Once you find the line with "LED: green -> blue" in the data below, transcribe exactly each line from there to the line with "LED pin SIG: A3 -> TX", inclusive, and nothing else. Drop the pictures.

* * * * * * *

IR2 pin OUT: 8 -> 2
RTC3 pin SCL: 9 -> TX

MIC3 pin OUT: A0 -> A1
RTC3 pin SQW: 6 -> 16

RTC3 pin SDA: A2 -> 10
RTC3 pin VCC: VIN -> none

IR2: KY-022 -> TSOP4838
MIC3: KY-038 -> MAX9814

* * * * * * *

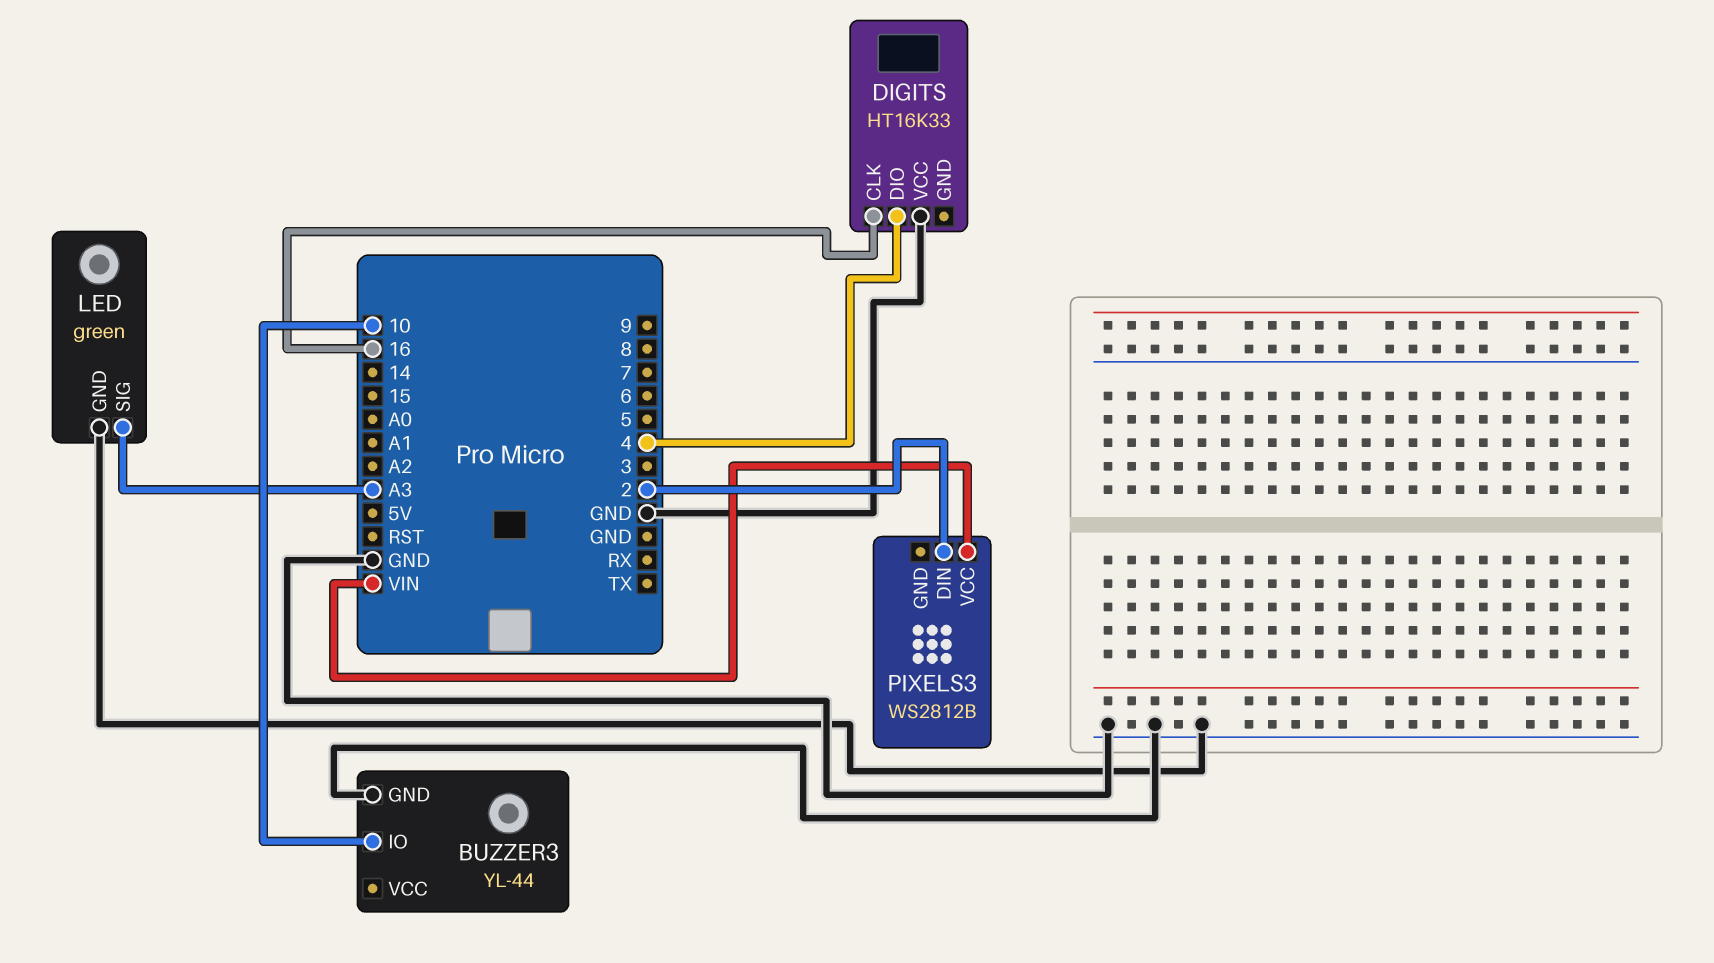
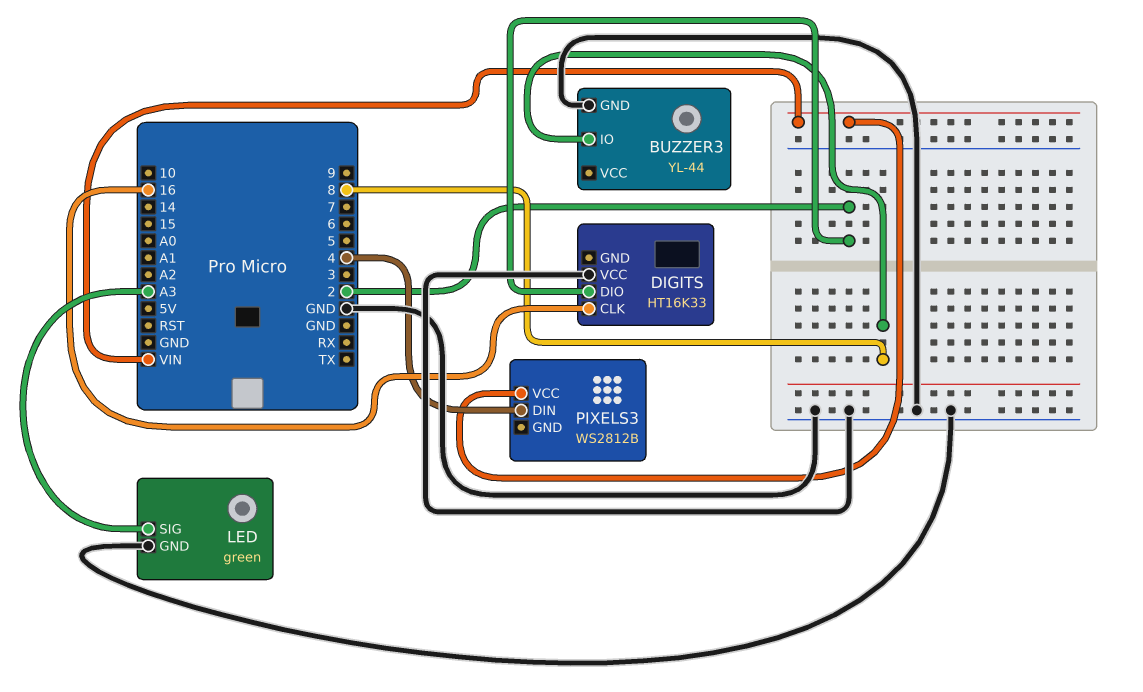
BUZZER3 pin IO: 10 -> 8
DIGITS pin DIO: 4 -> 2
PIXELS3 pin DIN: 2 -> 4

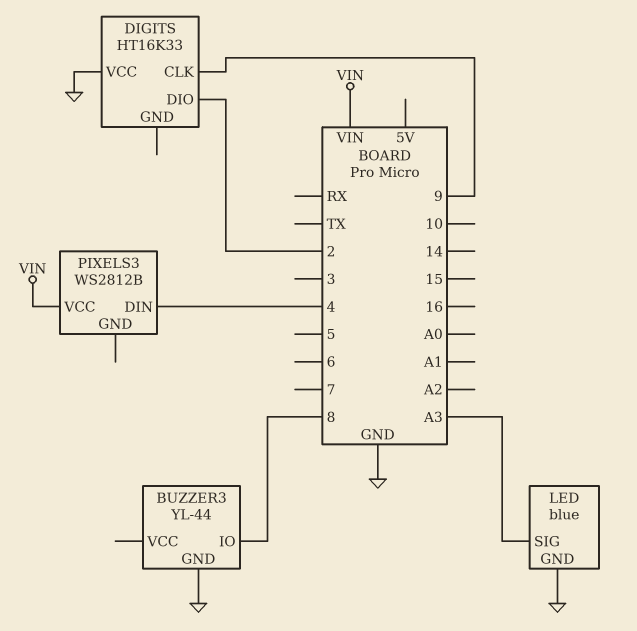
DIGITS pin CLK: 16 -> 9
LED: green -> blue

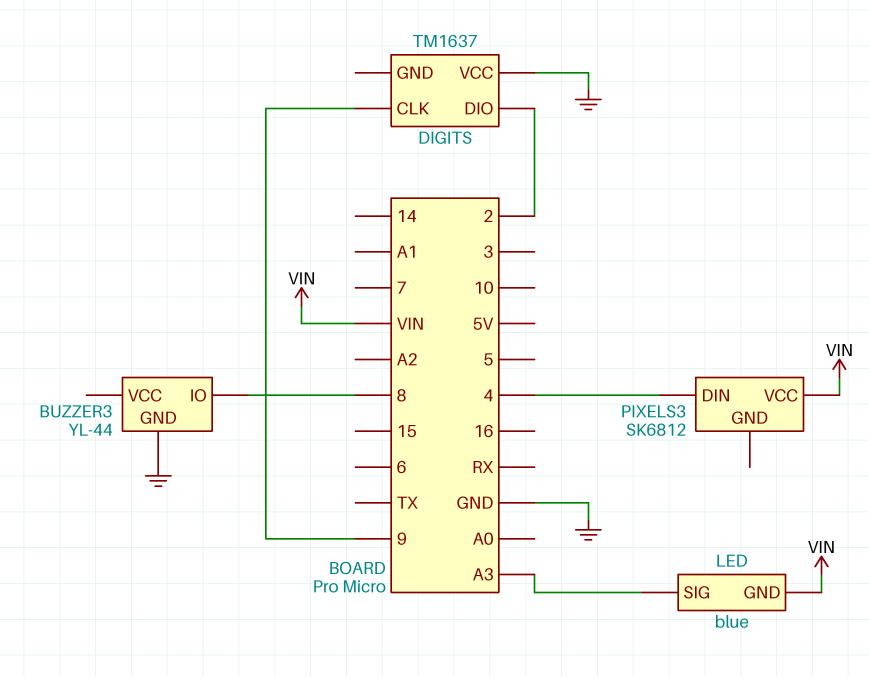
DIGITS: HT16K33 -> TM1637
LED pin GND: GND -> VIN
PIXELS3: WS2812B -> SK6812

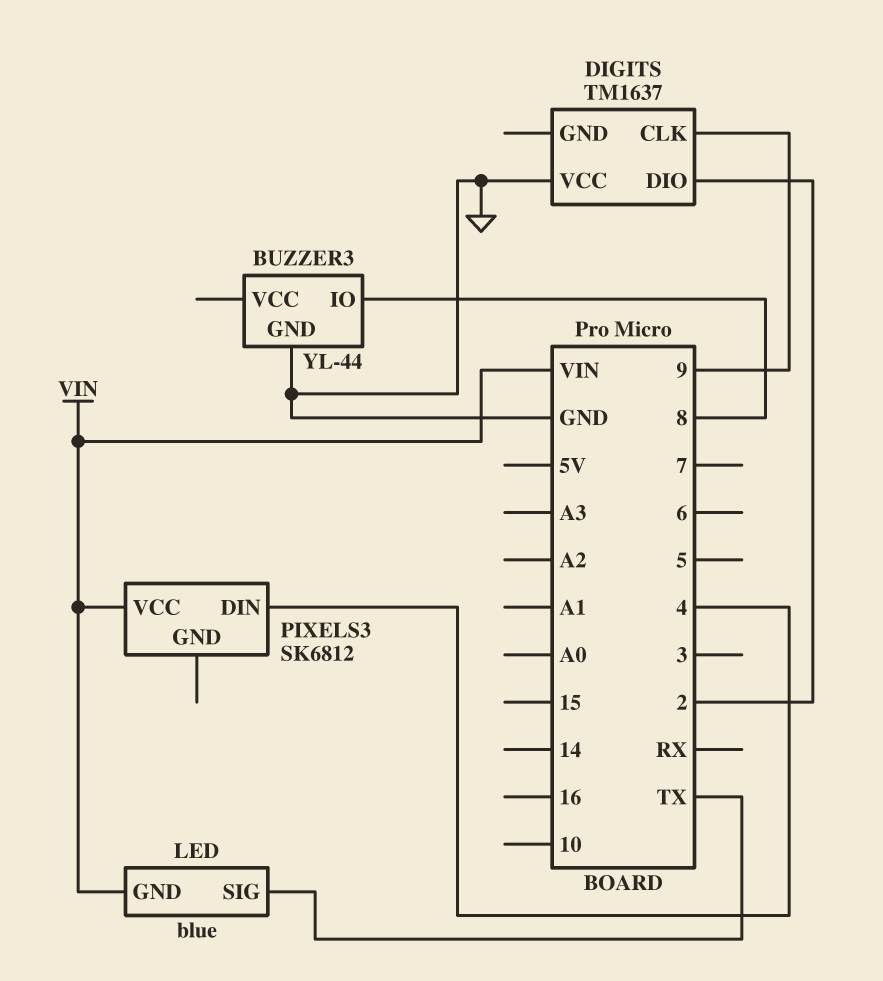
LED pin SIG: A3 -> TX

* * * * * * *

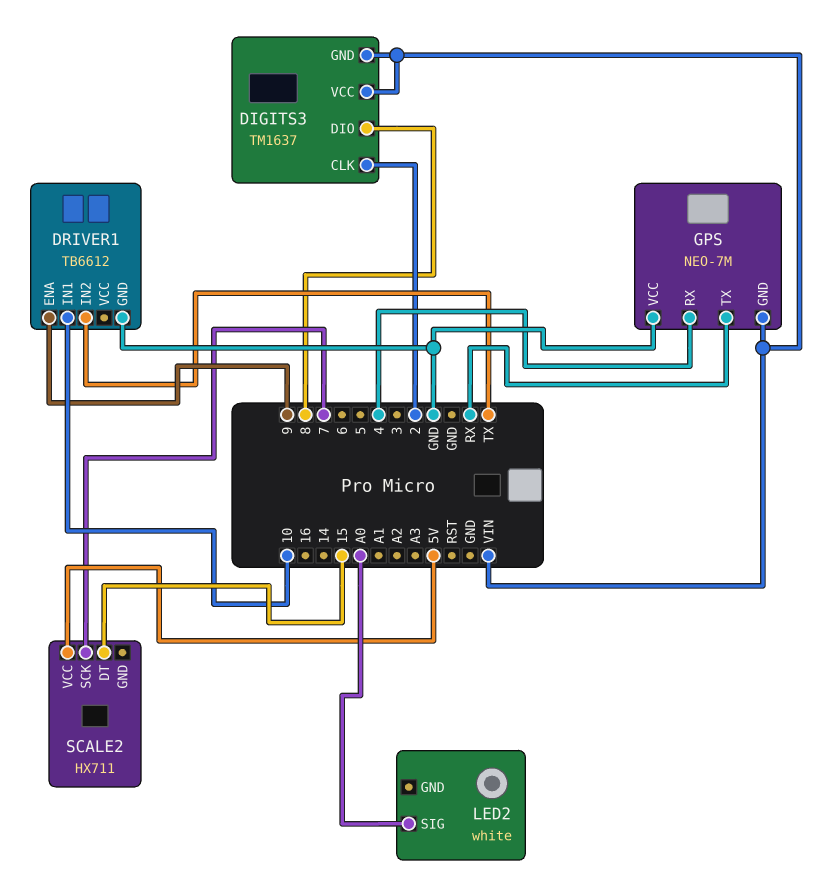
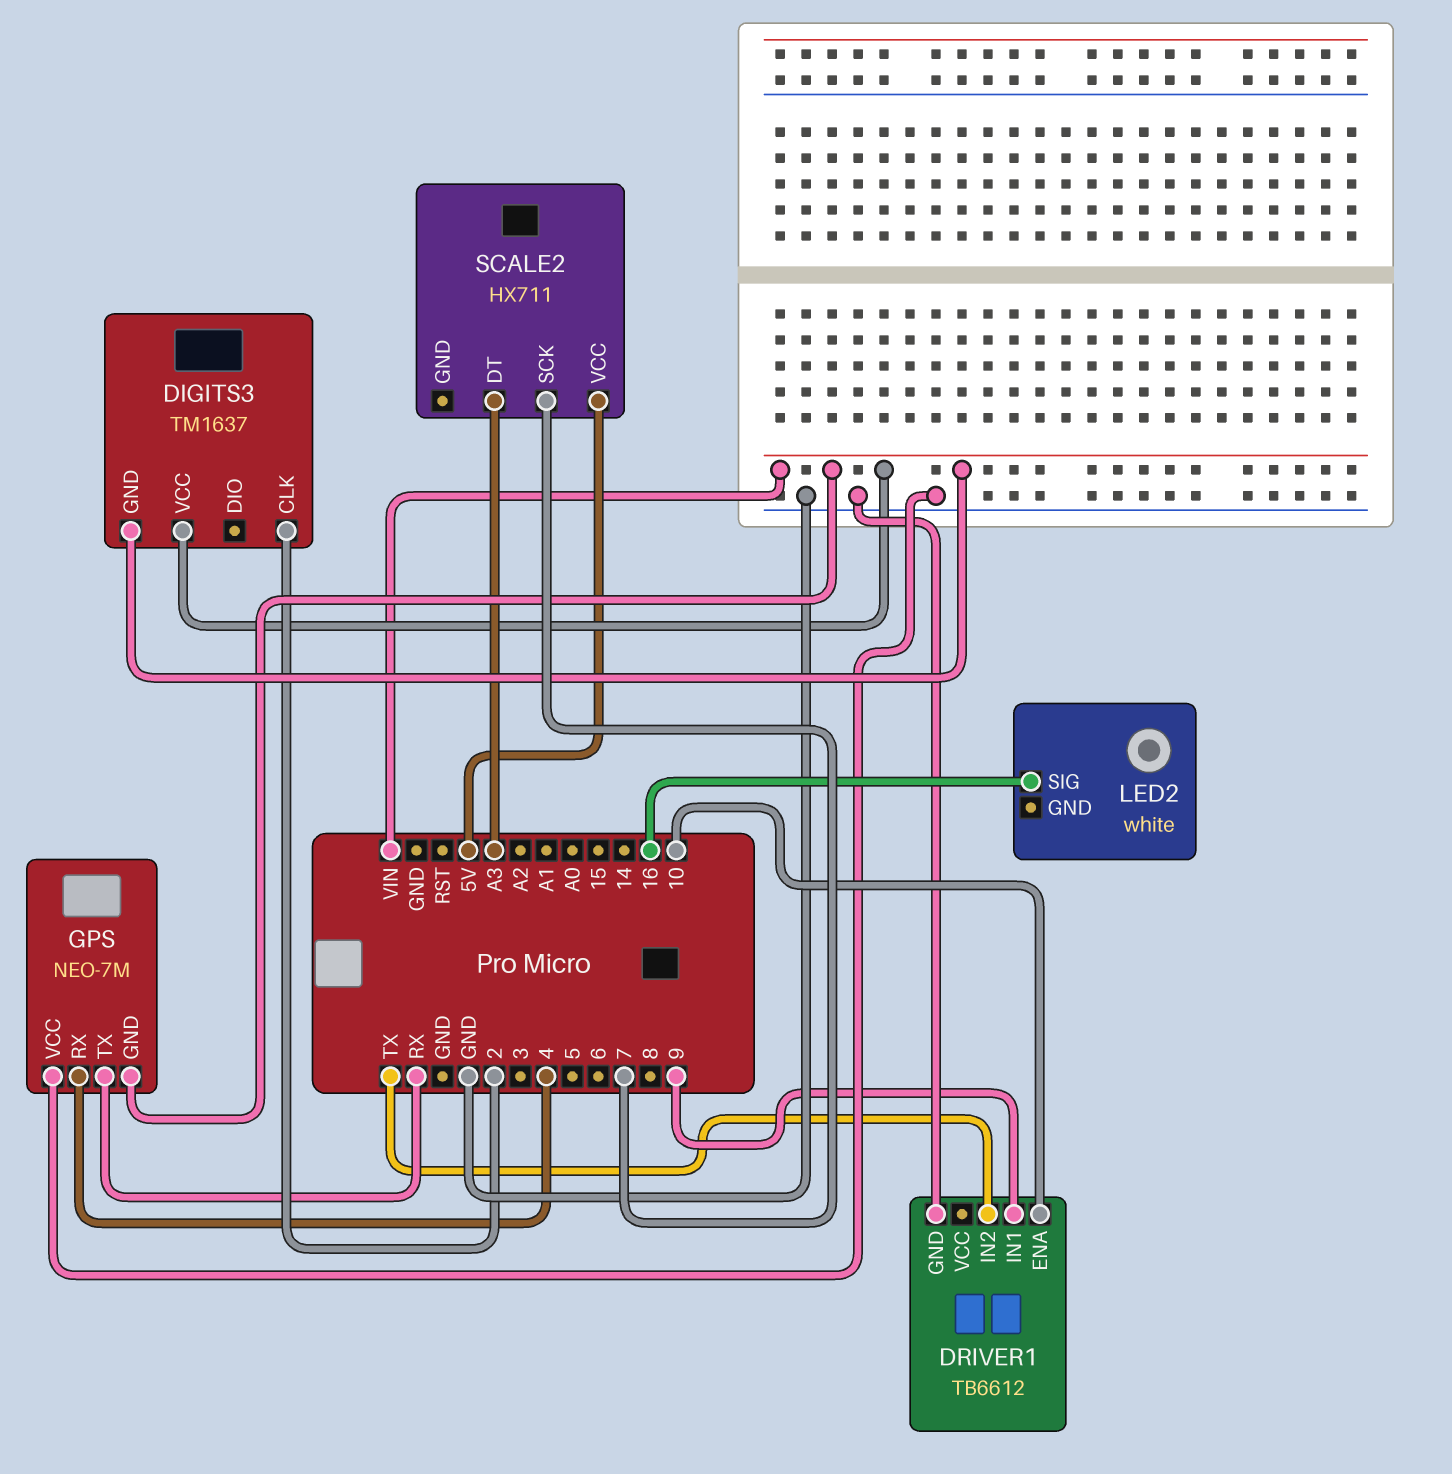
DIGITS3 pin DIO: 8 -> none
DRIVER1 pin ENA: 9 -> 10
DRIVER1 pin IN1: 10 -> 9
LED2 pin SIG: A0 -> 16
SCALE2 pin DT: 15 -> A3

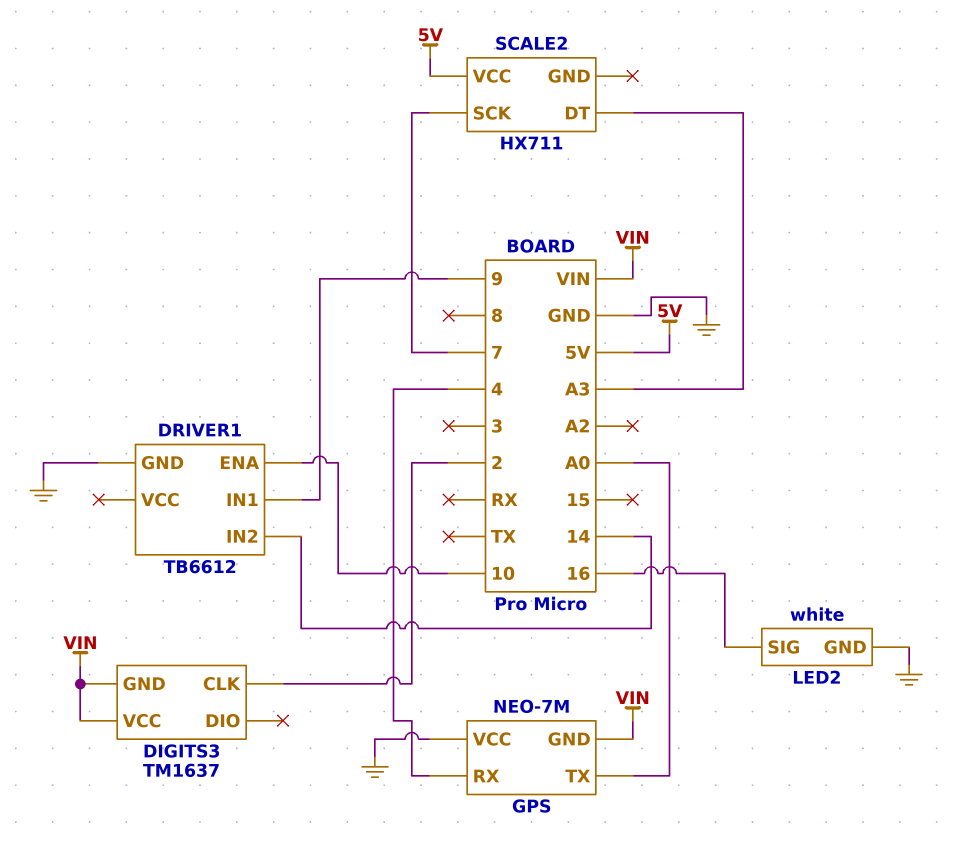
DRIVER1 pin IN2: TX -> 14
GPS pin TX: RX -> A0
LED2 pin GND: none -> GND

* * * * * * *

▶ [RESULT]:
LED: green -> blue

DIGITS: HT16K33 -> TM1637
LED pin GND: GND -> VIN
PIXELS3: WS2812B -> SK6812

LED pin SIG: A3 -> TX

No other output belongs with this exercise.